··· Records for this task ···

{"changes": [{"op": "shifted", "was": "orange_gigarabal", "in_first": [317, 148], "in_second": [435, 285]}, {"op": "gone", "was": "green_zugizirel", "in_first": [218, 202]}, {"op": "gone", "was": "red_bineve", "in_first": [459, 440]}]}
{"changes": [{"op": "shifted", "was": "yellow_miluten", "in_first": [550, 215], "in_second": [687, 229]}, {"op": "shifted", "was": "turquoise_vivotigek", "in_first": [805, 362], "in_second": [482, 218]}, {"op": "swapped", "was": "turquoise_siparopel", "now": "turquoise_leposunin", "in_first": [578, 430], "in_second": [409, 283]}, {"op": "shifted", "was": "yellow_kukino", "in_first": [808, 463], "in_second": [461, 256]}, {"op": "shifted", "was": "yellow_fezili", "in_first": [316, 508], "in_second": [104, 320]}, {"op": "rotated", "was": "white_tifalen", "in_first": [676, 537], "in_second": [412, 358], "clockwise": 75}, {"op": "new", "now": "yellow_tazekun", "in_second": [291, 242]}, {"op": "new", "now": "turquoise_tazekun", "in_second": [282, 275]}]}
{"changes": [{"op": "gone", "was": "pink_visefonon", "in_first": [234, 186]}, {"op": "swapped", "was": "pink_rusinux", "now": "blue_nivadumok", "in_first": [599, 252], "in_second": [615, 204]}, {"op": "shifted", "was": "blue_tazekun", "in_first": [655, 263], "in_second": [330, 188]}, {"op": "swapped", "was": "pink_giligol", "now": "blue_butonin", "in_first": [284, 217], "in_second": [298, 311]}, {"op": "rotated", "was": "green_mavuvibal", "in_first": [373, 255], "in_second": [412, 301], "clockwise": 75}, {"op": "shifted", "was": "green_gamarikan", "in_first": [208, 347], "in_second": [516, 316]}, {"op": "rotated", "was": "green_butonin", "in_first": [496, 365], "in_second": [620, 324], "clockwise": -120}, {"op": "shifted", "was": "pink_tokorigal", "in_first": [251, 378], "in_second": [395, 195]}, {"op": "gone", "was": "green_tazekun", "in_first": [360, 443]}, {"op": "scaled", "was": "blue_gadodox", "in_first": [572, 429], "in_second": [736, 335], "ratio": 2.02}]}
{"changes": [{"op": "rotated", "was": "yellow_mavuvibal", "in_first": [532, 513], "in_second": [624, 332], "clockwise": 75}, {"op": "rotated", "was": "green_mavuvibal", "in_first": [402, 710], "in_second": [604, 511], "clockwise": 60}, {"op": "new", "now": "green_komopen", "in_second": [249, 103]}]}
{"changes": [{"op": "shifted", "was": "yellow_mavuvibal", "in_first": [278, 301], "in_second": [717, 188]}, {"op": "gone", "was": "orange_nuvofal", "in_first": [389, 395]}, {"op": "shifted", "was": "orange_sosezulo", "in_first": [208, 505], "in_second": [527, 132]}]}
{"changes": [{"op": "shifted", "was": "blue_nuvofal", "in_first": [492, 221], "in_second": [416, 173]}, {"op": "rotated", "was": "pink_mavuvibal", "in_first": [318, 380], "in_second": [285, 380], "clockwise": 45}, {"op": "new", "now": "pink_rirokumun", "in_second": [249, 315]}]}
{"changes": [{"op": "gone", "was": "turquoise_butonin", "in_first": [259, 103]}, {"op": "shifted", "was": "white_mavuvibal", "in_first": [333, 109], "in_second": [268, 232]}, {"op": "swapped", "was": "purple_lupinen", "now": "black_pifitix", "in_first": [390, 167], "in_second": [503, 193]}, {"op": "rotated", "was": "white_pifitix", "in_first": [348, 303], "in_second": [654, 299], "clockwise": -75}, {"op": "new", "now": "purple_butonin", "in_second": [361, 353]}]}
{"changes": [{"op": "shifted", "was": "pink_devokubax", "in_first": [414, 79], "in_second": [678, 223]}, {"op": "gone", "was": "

···

▶ **Task prompt**
Exactness is what counts here: write out every record again.

▶ **Finished exercise**
{"changes": [{"op": "shifted", "was": "orange_gigarabal", "in_first": [317, 148], "in_second": [435, 285]}, {"op": "gone", "was": "green_zugizirel", "in_first": [218, 202]}, {"op": "gone", "was": "red_bineve", "in_first": [459, 440]}]}
{"changes": [{"op": "shifted", "was": "yellow_miluten", "in_first": [550, 215], "in_second": [687, 229]}, {"op": "shifted", "was": "turquoise_vivotigek", "in_first": [805, 362], "in_second": [482, 218]}, {"op": "swapped", "was": "turquoise_siparopel", "now": "turquoise_leposunin", "in_first": [578, 430], "in_second": [409, 283]}, {"op": "shifted", "was": "yellow_kukino", "in_first": [808, 463], "in_second": [461, 256]}, {"op": "shifted", "was": "yellow_fezili", "in_first": [316, 508], "in_second": [104, 320]}, {"op": "rotated", "was": "white_tifalen", "in_first": [676, 537], "in_second": [412, 358], "clockwise": 75}, {"op": "new", "now": "yellow_tazekun", "in_second": [291, 242]}, {"op": "new", "now": "turquoise_tazekun", "in_second": [282, 275]}]}
{"changes": [{"op": "gone", "was": "pink_visefonon", "in_first": [234, 186]}, {"op": "swapped", "was": "pink_rusinux", "now": "blue_nivadumok", "in_first": [599, 252], "in_second": [615, 204]}, {"op": "shifted", "was": "blue_tazekun", "in_first": [655, 263], "in_second": [330, 188]}, {"op": "swapped", "was": "pink_giligol", "now": "blue_butonin", "in_first": [284, 217], "in_second": [298, 311]}, {"op": "rotated", "was": "green_mavuvibal", "in_first": [373, 255], "in_second": [412, 301], "clockwise": 75}, {"op": "shifted", "was": "green_gamarikan", "in_first": [208, 347], "in_second": [516, 316]}, {"op": "rotated", "was": "green_butonin", "in_first": [496, 365], "in_second": [620, 324], "clockwise": -120}, {"op": "shifted", "was": "pink_tokorigal", "in_first": [251, 378], "in_second": [395, 195]}, {"op": "gone", "was": "green_tazekun", "in_first": [360, 443]}, {"op": "scaled", "was": "blue_gadodox", "in_first": [572, 429], "in_second": [736, 335], "ratio": 2.02}]}
{"changes": [{"op": "rotated", "was": "yellow_mavuvibal", "in_first": [532, 513], "in_second": [624, 332], "clockwise": 75}, {"op": "rotated", "was": "green_mavuvibal", "in_first": [402, 710], "in_second": [604, 511], "clockwise": 60}, {"op": "new", "now": "green_komopen", "in_second": [249, 103]}]}
{"changes": [{"op": "shifted", "was": "yellow_mavuvibal", "in_first": [278, 301], "in_second": [717, 188]}, {"op": "gone", "was": "orange_nuvofal", "in_first": [389, 395]}, {"op": "shifted", "was": "orange_sosezulo", "in_first": [208, 505], "in_second": [527, 132]}]}
{"changes": [{"op": "shifted", "was": "blue_nuvofal", "in_first": [492, 221], "in_second": [416, 173]}, {"op": "rotated", "was": "pink_mavuvibal", "in_first": [318, 380], "in_second": [285, 380], "clockwise": 45}, {"op": "new", "now": "pink_rirokumun", "in_second": [249, 315]}]}
{"changes": [{"op": "gone", "was": "turquoise_butonin", "in_first": [259, 103]}, {"op": "shifted", "was": "white_mavuvibal", "in_first": [333, 109], "in_second": [268, 232]}, {"op": "swapped", "was": "purple_lupinen", "now": "black_pifitix", "in_first": [390, 167], "in_second": [503, 193]}, {"op": "rotated", "was": "white_pifitix", "in_first": [348, 303], "in_second": [654, 299], "clockwise": -75}, {"op": "new", "now": "purple_butonin", "in_second": [361, 353]}]}
{"changes": [{"op": "shifted", "was": "pink_devokubax", "in_first": [414, 79], "in_second": [678, 223]}, {"op": "gone", "was": "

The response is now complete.